§ **Problem**
Exactly the lines from the one containing "blue line: (53, 63) -> (45, 83), moved" through the end of the records must be reproduced; leave out all pictures.

[Stepwise shape edit descriptions]

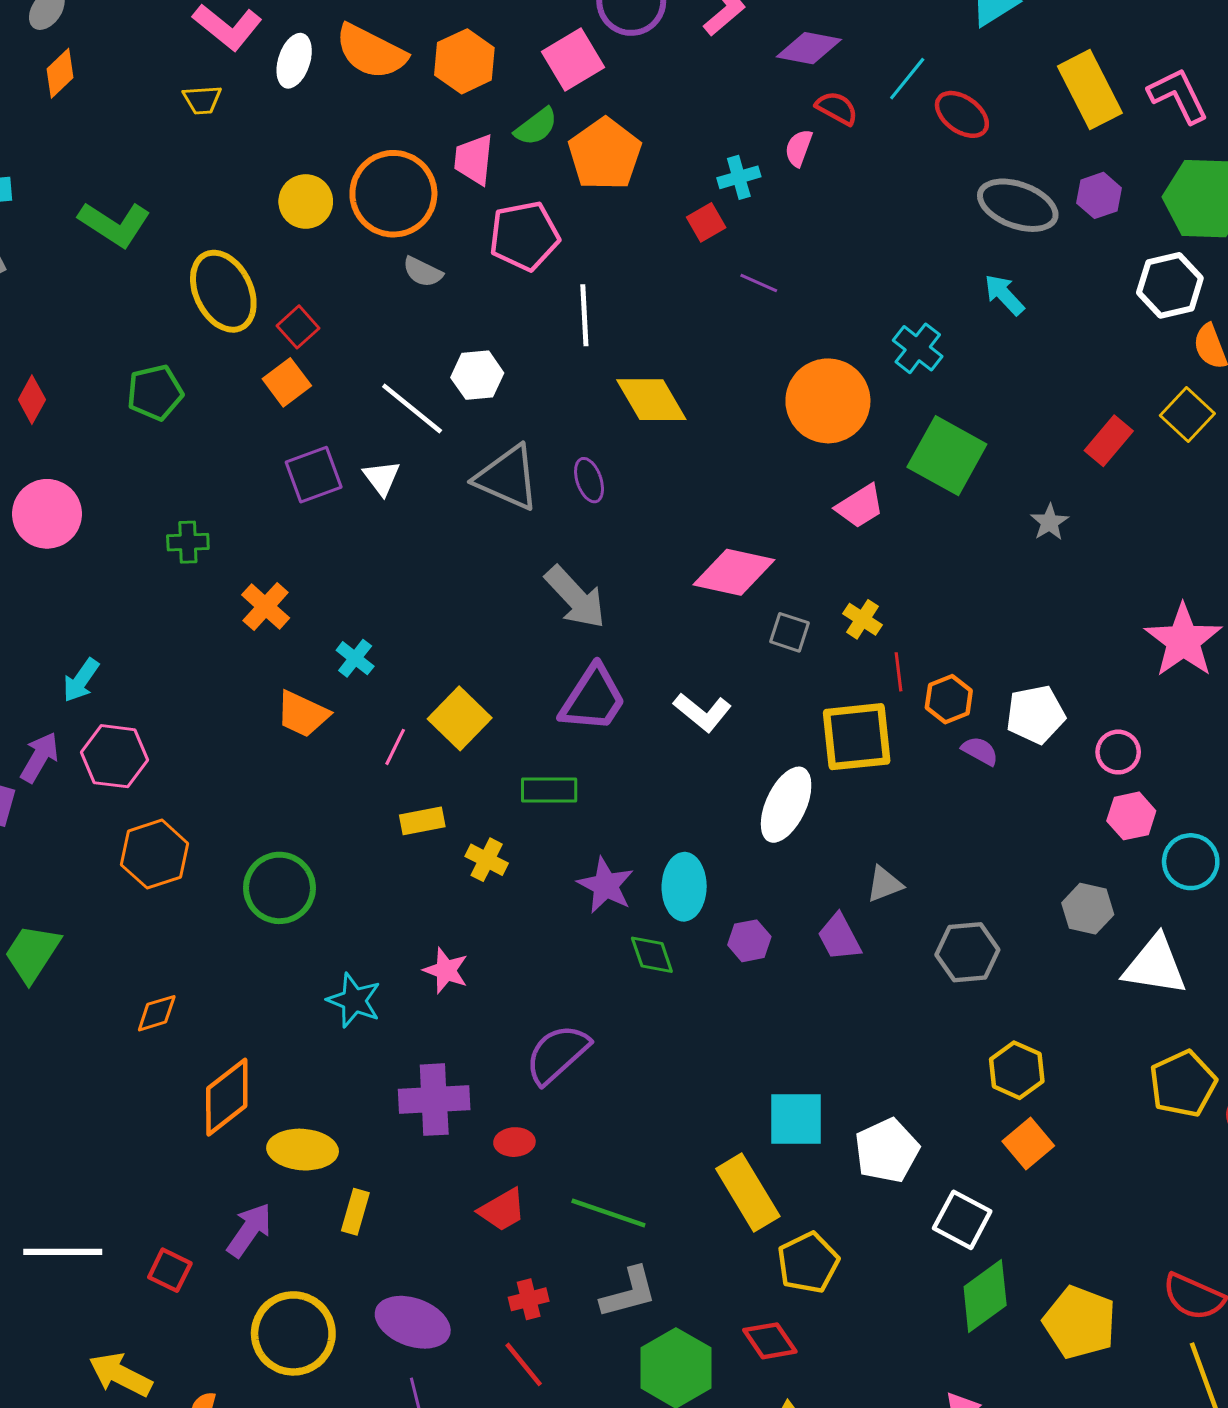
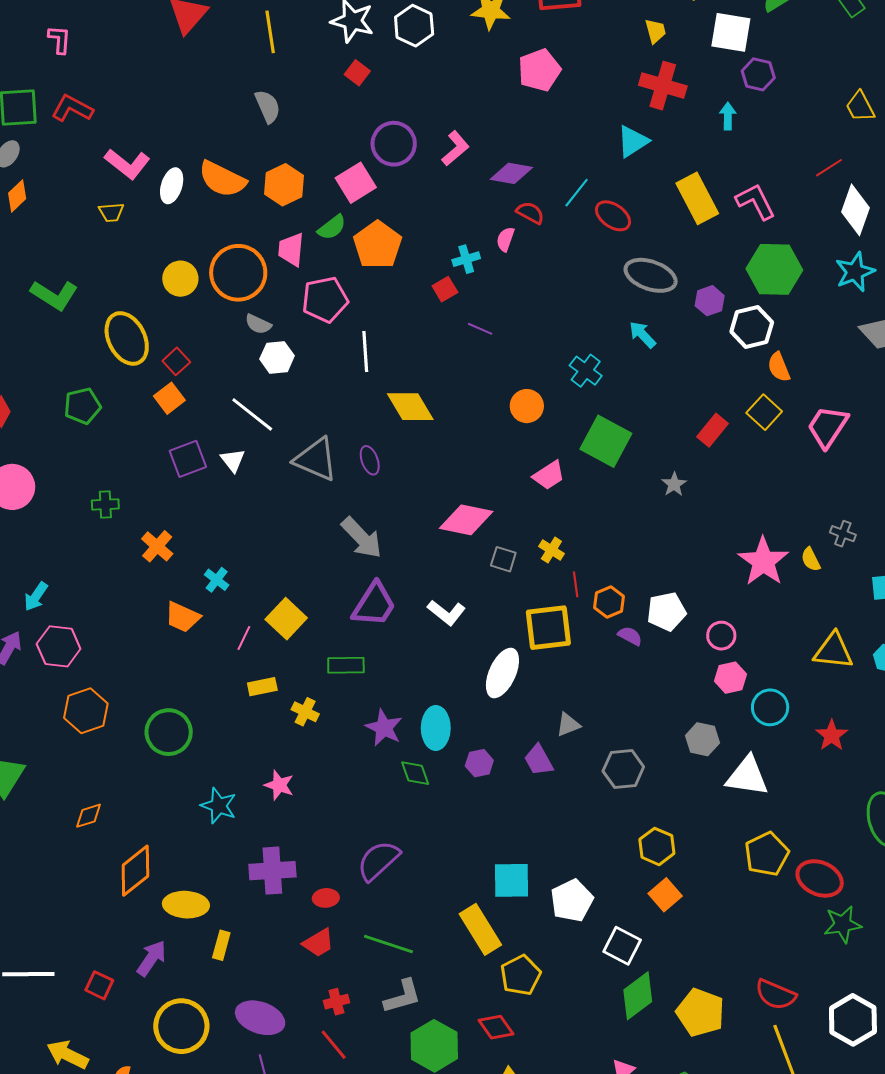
purple hexagon: (1099, 195) -> (710, 301), moved
white hexagon: (477, 375) -> (277, 357), moved
orange circle: (828, 401) -> (527, 406), size x0.6
purple semicircle: (557, 1054) -> (378, 861), moved

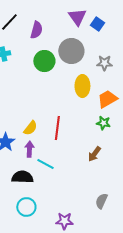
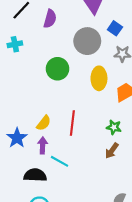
blue square: (97, 24) -> (115, 28), moved
green circle: (44, 61) -> (57, 69), moved
green star: (103, 123) -> (114, 127), moved

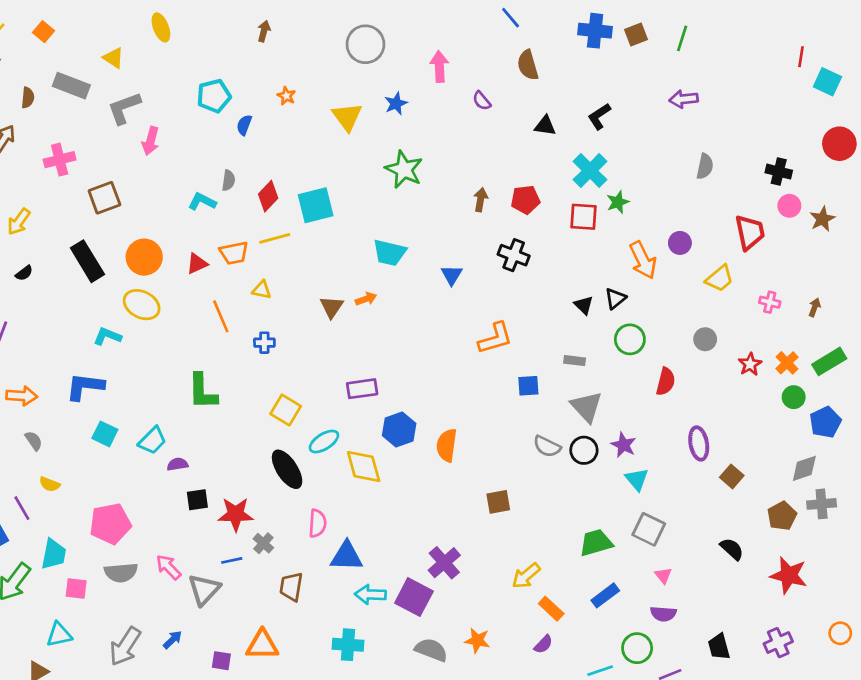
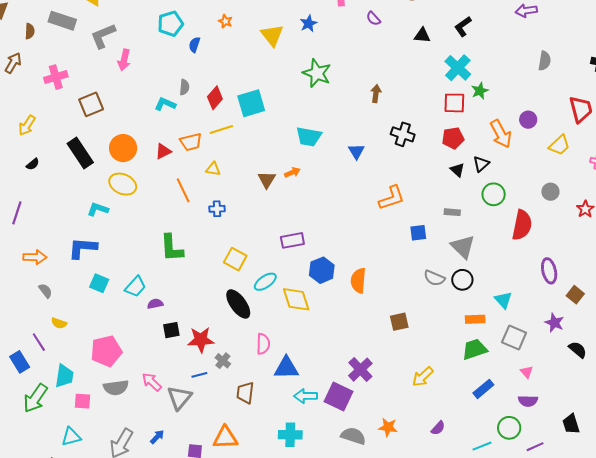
red pentagon: (525, 200) -> (453, 138), moved
red semicircle: (666, 382) -> (522, 225), size x1.4
purple star: (624, 445) -> (554, 323), moved
orange rectangle: (551, 609) -> (475, 319), moved, turned -42

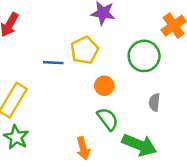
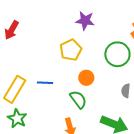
blue line: (53, 63) -> (45, 83), moved
green semicircle: (108, 119) -> (78, 99), moved

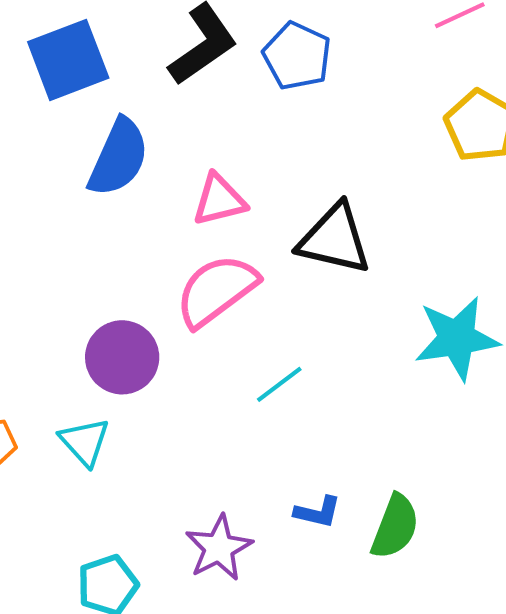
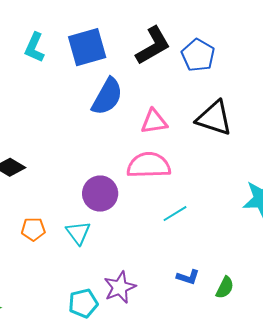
black triangle: (334, 239) -> (214, 118), moved
pink semicircle: (216, 290) -> (149, 165), turned 30
green semicircle: (395, 527) -> (225, 287), size x0.7
purple star: (219, 548) -> (120, 287), moved

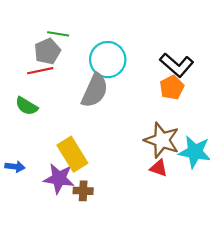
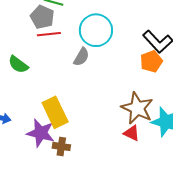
gray pentagon: (47, 51) -> (42, 17), turned -30
red line: (40, 71) -> (49, 34), moved
gray semicircle: (95, 90) -> (81, 57), size x0.6

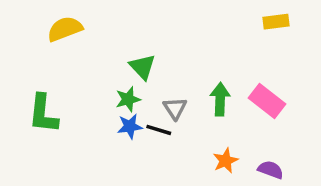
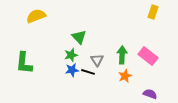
yellow rectangle: (276, 22) -> (153, 12), turned -64
orange star: (225, 161) -> (125, 76), moved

§ **Reply to the exercise**
blue line: (53, 63) -> (45, 83), moved
green semicircle: (108, 119) -> (78, 99), moved

black triangle: (334, 239) -> (214, 118), moved
pink semicircle: (216, 290) -> (149, 165), turned 30
green semicircle: (395, 527) -> (225, 287), size x0.7
purple star: (219, 548) -> (120, 287), moved

gray pentagon: (47, 51) -> (42, 17), turned -30
red line: (40, 71) -> (49, 34), moved
gray semicircle: (95, 90) -> (81, 57), size x0.6

yellow rectangle: (276, 22) -> (153, 12), turned -64
orange star: (225, 161) -> (125, 76), moved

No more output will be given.